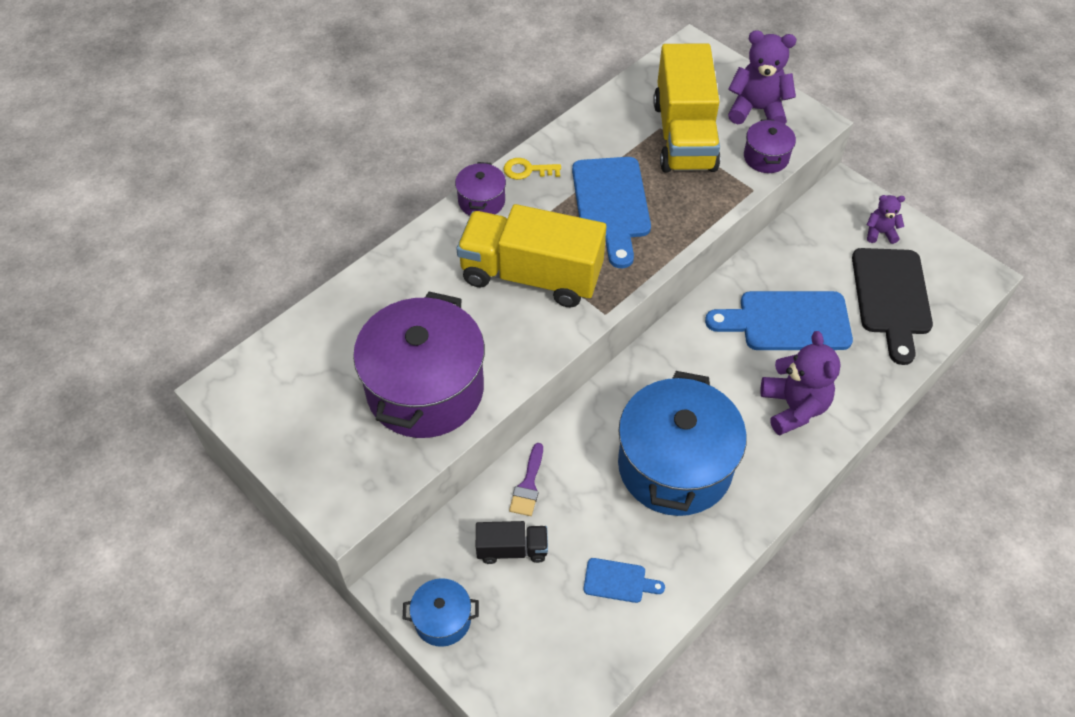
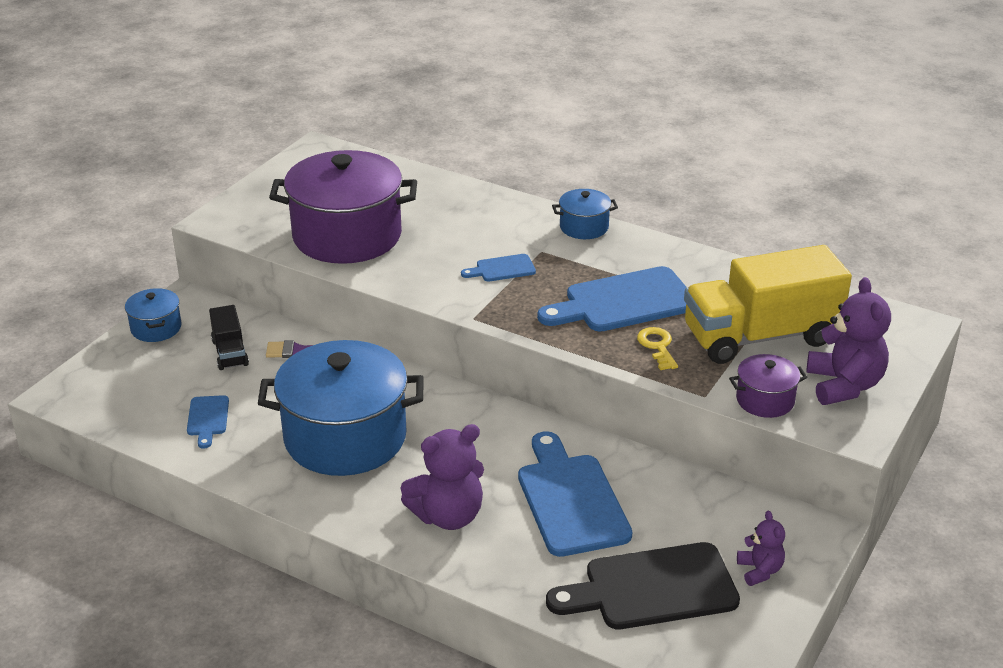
camera: 75 degrees right, 20 degrees down
(481, 201) = (584, 227): purple pot -> blue pot
(527, 170) = (642, 246): yellow key -> yellow key (657, 346)
(531, 276) = (502, 269): yellow truck -> blue cutting board

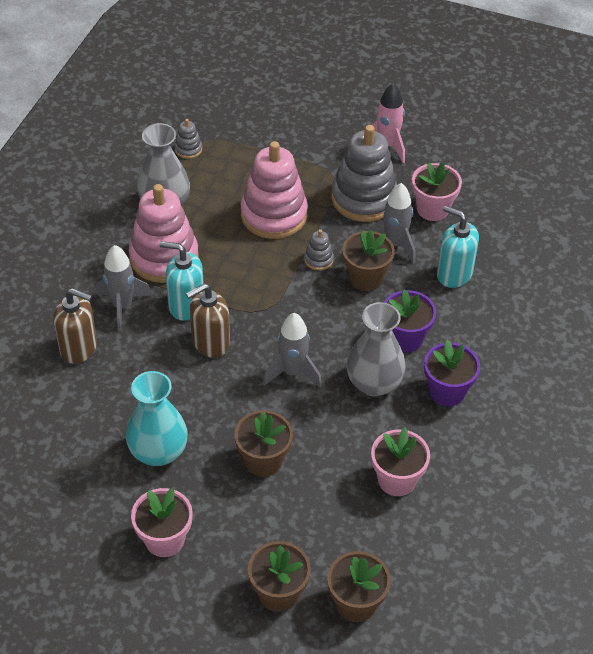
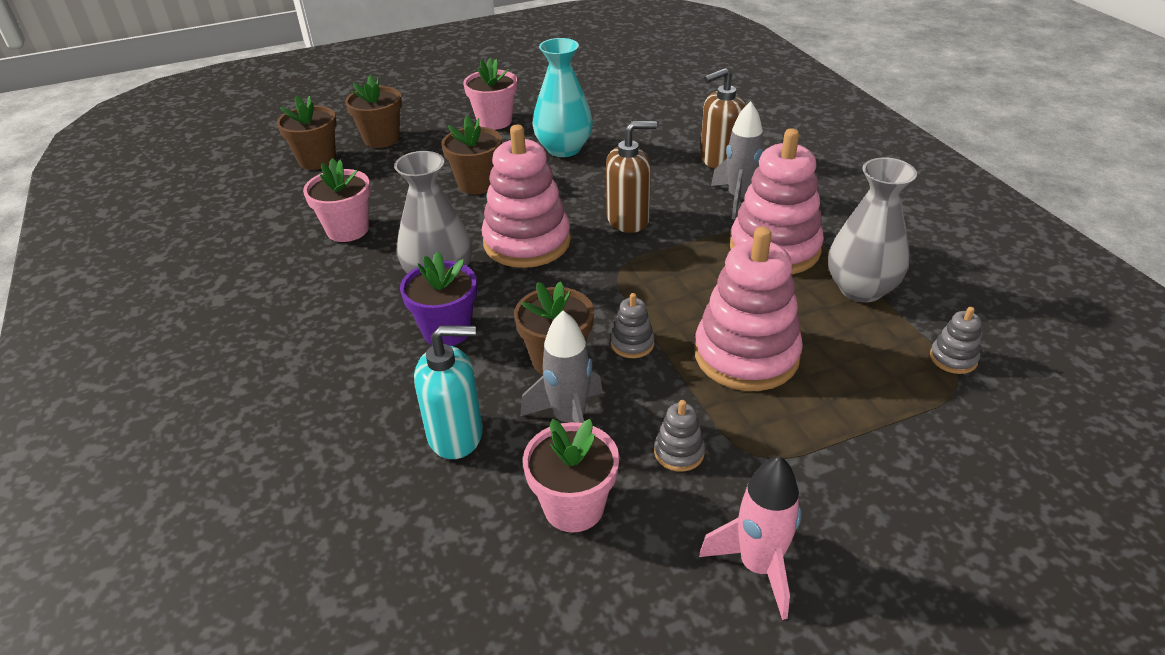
camera: 140 degrees right, 10 degrees down
(186, 305) = (692, 230): turquoise soap dispenser -> none
(210, 342) = (628, 220): brown soap dispenser -> brown soap dispenser turned 60 degrees clockwise
(292, 372) = (527, 242): grey rocket -> pink stacking toy
(364, 198) = (679, 452): grey stacking toy -> grey stacking toy, size x0.43
(447, 391) = (355, 313): purple flower pot -> none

########################################

_Task prompt_
Transcribe every entry above exactly. Omit all pictures.

_Worked solution_
camera: 75 degrees right, 20 degrees down
(481, 201) = (584, 227): purple pot -> blue pot
(527, 170) = (642, 246): yellow key -> yellow key (657, 346)
(531, 276) = (502, 269): yellow truck -> blue cutting board

camera: 140 degrees right, 10 degrees down
(186, 305) = (692, 230): turquoise soap dispenser -> none
(210, 342) = (628, 220): brown soap dispenser -> brown soap dispenser turned 60 degrees clockwise
(292, 372) = (527, 242): grey rocket -> pink stacking toy
(364, 198) = (679, 452): grey stacking toy -> grey stacking toy, size x0.43
(447, 391) = (355, 313): purple flower pot -> none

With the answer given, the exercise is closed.